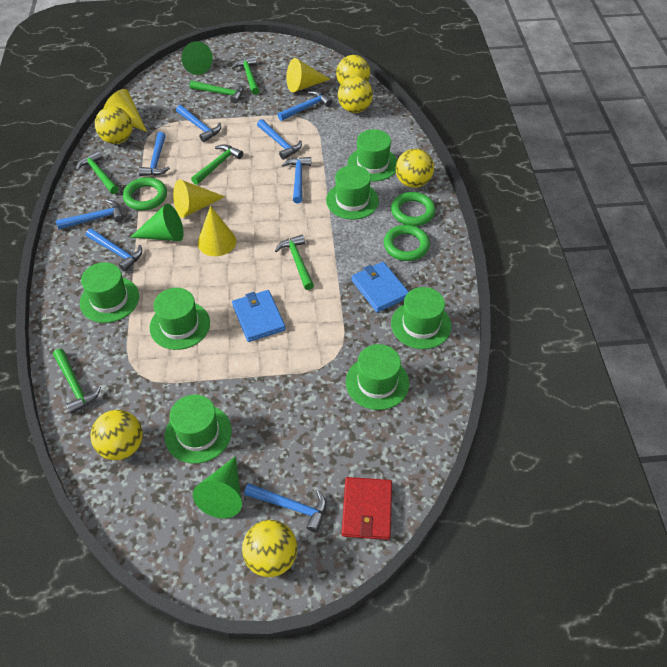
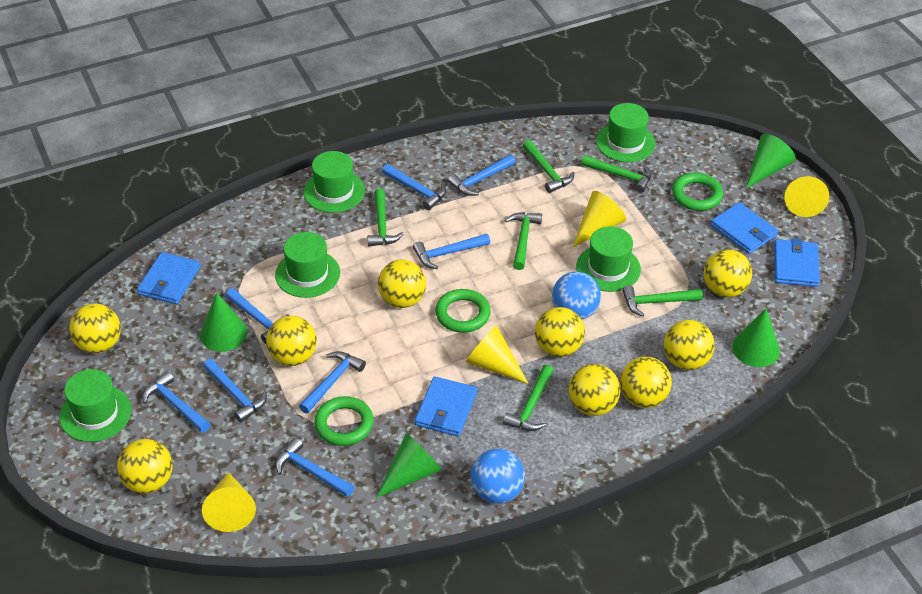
blue ball: 0 -> 2
blue wallet: 2 -> 4
green cone: 3 -> 4
green hat: 7 -> 5
red wallet: 1 -> 0
yellow ball: 6 -> 9

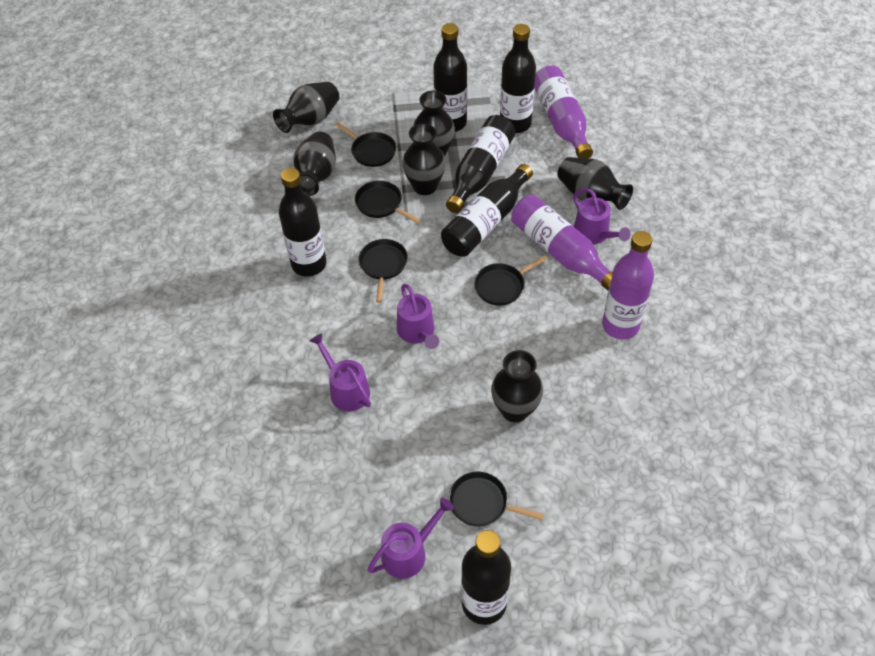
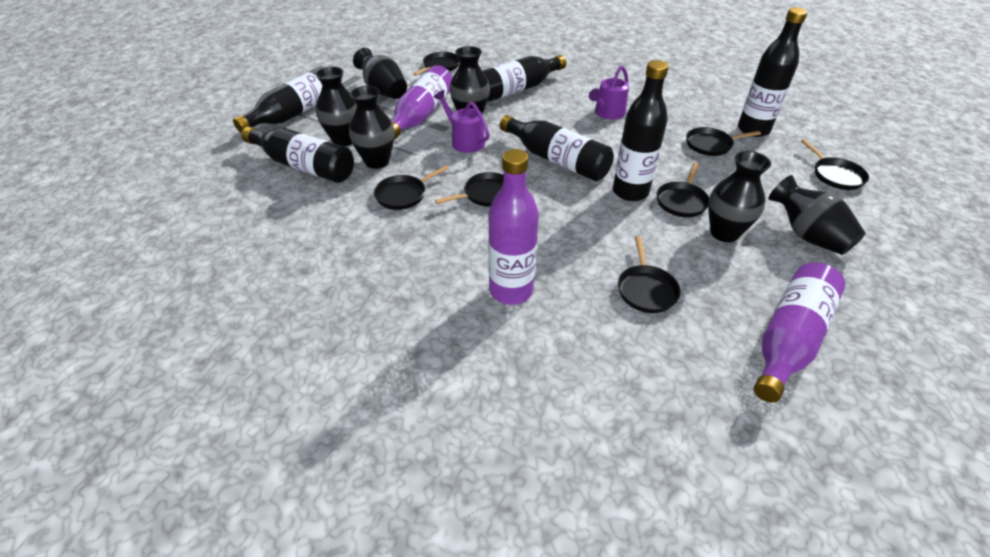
black pan: 5 -> 7
purple watering can: 4 -> 2

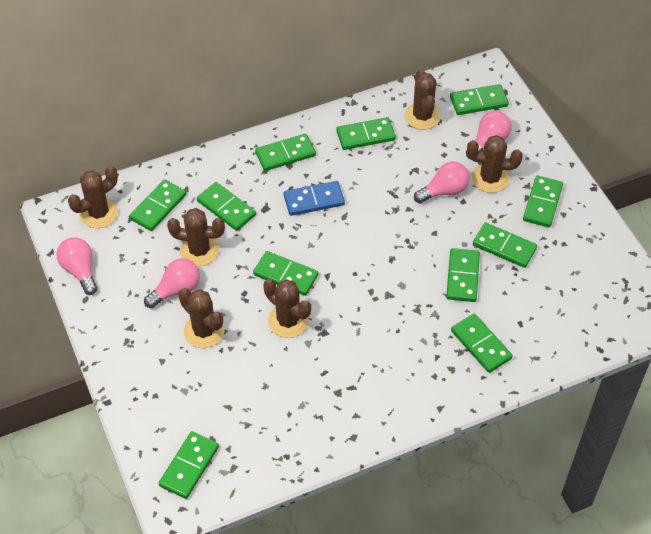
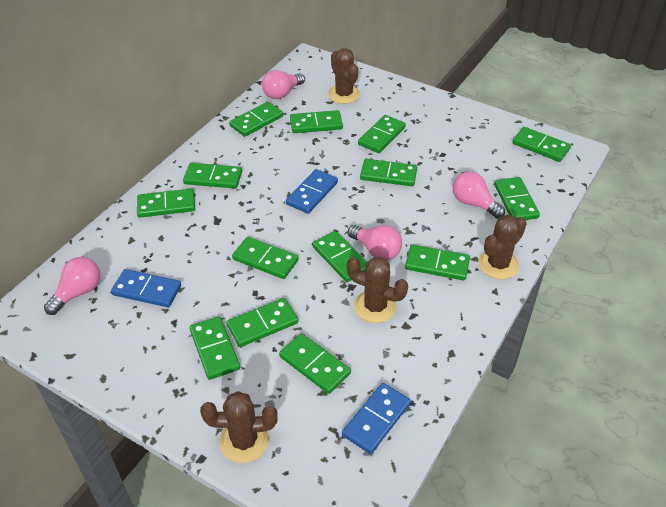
blue domino: 1 -> 3
brown cactus: 6 -> 4
green domino: 11 -> 14

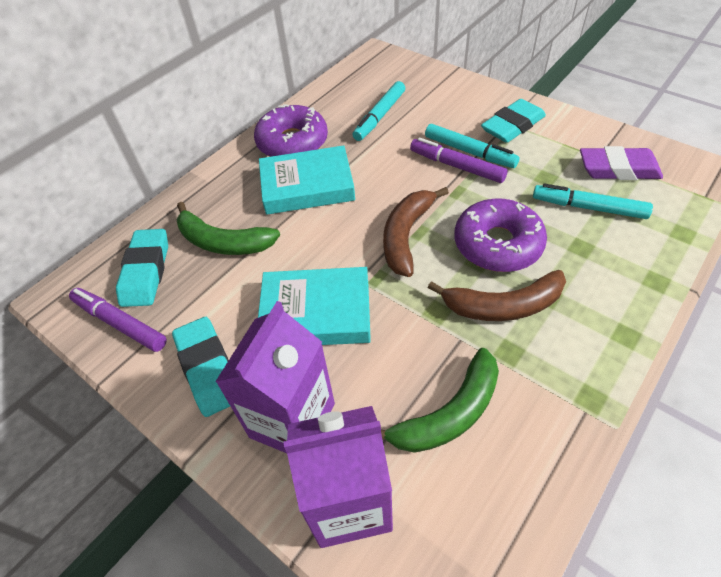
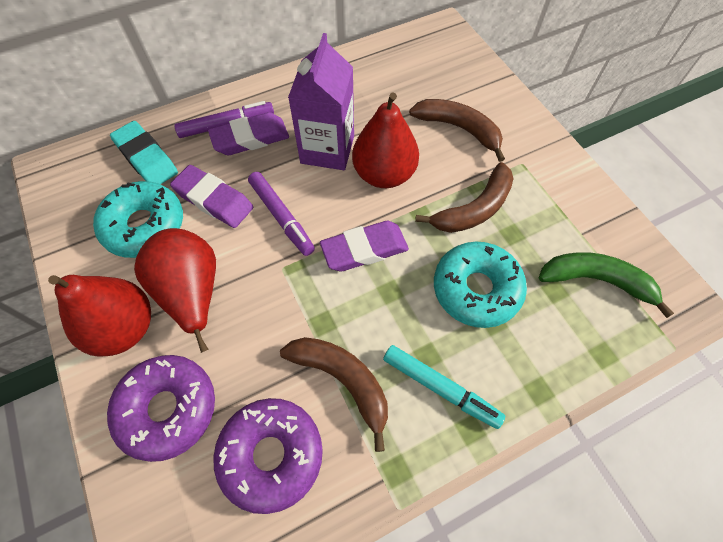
brown banana: 2 -> 3
green banana: 2 -> 1
purple carton: 2 -> 1
purple eraser: 1 -> 3
red pear: 0 -> 3
turquoise book: 2 -> 0
turquoise donut: 0 -> 2
turquoise eraser: 3 -> 1
turquoise marker: 3 -> 1

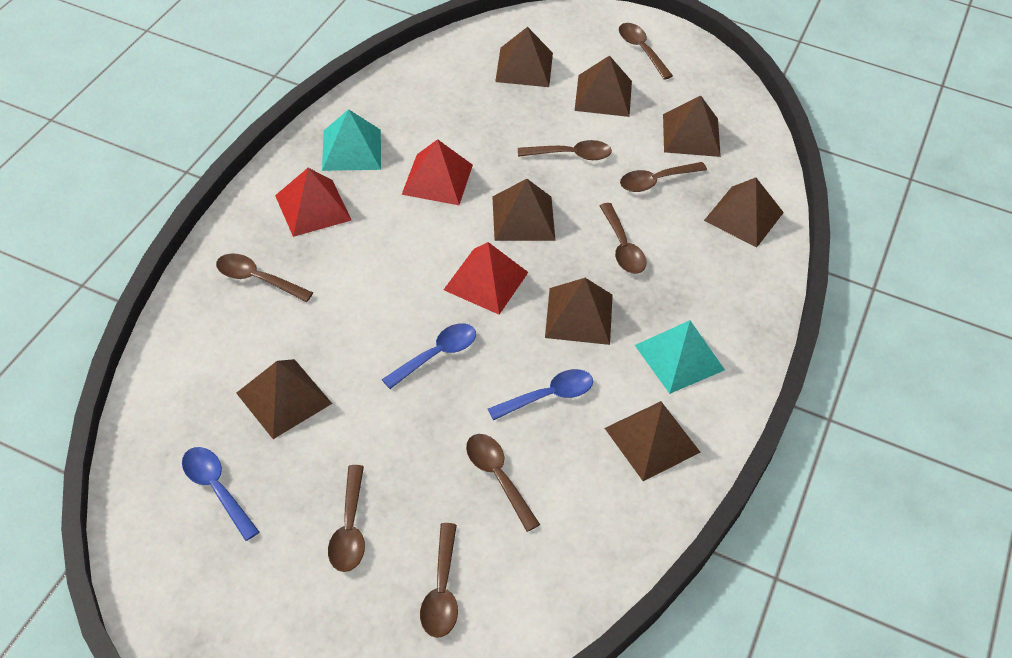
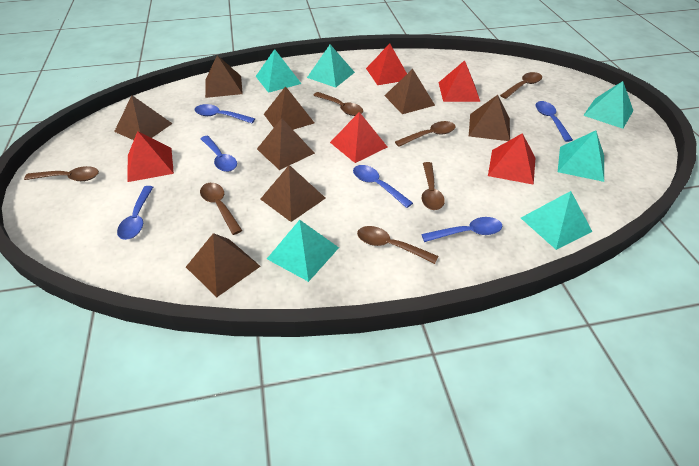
blue spoon: 3 -> 6
brown spoon: 8 -> 7
red pyramid: 3 -> 5
turquoise pyramid: 2 -> 6

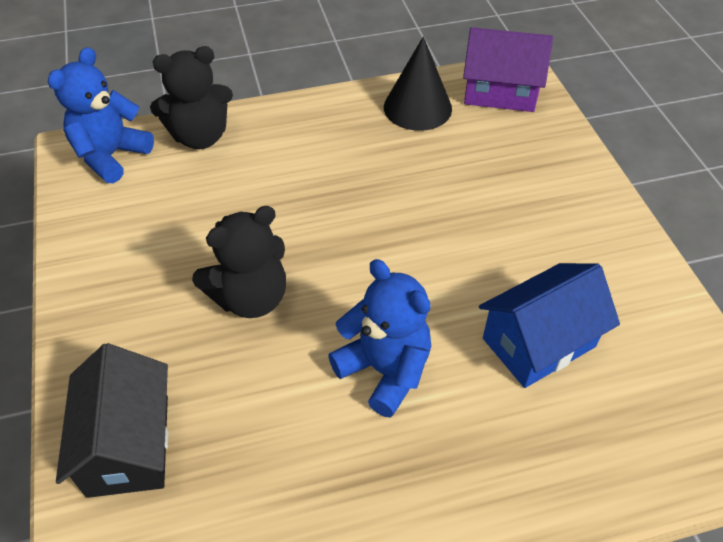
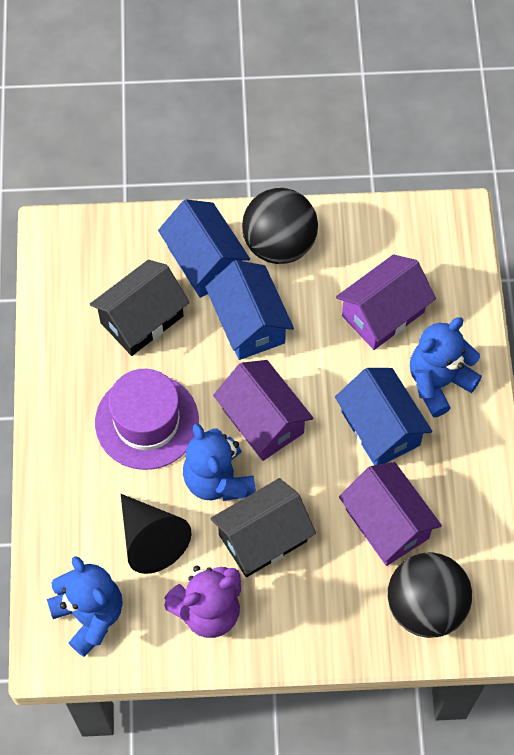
black ball: 0 -> 2
black house: 1 -> 2
black teddy bear: 2 -> 0
blue house: 1 -> 3
blue teddy bear: 2 -> 3
purple hat: 0 -> 1
purple house: 1 -> 3
purple teddy bear: 0 -> 1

• [Exercise instructions]:
Set down word for word the lines above from the one with "yellow ball: 6 -> 9" up to and including the one with "turquoise pyramid: 2 -> 6". Omit every picture.

• [Response]:
yellow ball: 6 -> 9

black pan: 5 -> 7
purple watering can: 4 -> 2

blue domino: 1 -> 3
brown cactus: 6 -> 4
green domino: 11 -> 14

brown banana: 2 -> 3
green banana: 2 -> 1
purple carton: 2 -> 1
purple eraser: 1 -> 3
red pear: 0 -> 3
turquoise book: 2 -> 0
turquoise donut: 0 -> 2
turquoise eraser: 3 -> 1
turquoise marker: 3 -> 1

blue spoon: 3 -> 6
brown spoon: 8 -> 7
red pyramid: 3 -> 5
turquoise pyramid: 2 -> 6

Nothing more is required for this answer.